# Instructions to follow:
Where a line below has the string "none" in it, include it in the count, and give that count alone.

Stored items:
::::::::::

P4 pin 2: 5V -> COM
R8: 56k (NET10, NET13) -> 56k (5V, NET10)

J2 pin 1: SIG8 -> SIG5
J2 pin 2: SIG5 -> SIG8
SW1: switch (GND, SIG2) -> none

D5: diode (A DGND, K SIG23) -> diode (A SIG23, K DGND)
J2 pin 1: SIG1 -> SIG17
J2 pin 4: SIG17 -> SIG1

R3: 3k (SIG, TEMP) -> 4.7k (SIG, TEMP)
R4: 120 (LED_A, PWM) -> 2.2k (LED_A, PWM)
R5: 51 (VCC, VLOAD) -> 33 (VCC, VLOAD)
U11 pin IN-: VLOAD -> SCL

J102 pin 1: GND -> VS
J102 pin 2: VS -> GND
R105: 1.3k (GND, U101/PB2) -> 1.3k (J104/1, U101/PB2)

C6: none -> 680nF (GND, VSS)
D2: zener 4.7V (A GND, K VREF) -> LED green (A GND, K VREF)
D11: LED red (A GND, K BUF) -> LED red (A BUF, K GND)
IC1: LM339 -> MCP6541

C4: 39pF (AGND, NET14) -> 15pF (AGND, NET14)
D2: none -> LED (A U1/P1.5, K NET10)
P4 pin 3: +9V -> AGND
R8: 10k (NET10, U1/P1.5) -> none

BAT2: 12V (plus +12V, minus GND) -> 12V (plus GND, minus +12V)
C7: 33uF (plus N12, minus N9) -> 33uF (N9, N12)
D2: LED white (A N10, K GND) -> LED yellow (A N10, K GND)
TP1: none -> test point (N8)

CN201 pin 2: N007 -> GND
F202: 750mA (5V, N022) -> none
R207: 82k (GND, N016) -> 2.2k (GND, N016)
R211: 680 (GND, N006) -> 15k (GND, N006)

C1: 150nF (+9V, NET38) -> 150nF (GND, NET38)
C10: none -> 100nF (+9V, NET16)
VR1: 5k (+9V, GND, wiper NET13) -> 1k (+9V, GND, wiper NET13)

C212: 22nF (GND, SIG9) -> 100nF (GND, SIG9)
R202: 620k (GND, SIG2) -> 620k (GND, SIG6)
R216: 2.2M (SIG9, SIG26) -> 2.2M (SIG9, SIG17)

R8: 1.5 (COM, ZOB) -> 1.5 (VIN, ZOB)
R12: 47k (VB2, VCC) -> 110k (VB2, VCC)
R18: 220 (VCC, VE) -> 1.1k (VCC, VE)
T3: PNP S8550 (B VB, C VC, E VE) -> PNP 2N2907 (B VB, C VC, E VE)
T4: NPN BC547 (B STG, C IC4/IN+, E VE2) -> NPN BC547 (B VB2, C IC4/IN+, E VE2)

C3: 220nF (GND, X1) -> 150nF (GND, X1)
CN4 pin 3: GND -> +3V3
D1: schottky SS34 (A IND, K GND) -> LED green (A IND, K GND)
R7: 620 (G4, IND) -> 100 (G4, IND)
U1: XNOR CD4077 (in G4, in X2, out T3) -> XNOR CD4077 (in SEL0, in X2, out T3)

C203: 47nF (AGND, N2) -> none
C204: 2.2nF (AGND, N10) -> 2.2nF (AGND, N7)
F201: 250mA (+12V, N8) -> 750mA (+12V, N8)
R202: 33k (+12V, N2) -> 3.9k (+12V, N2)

::::::::::

# Exercise result:
8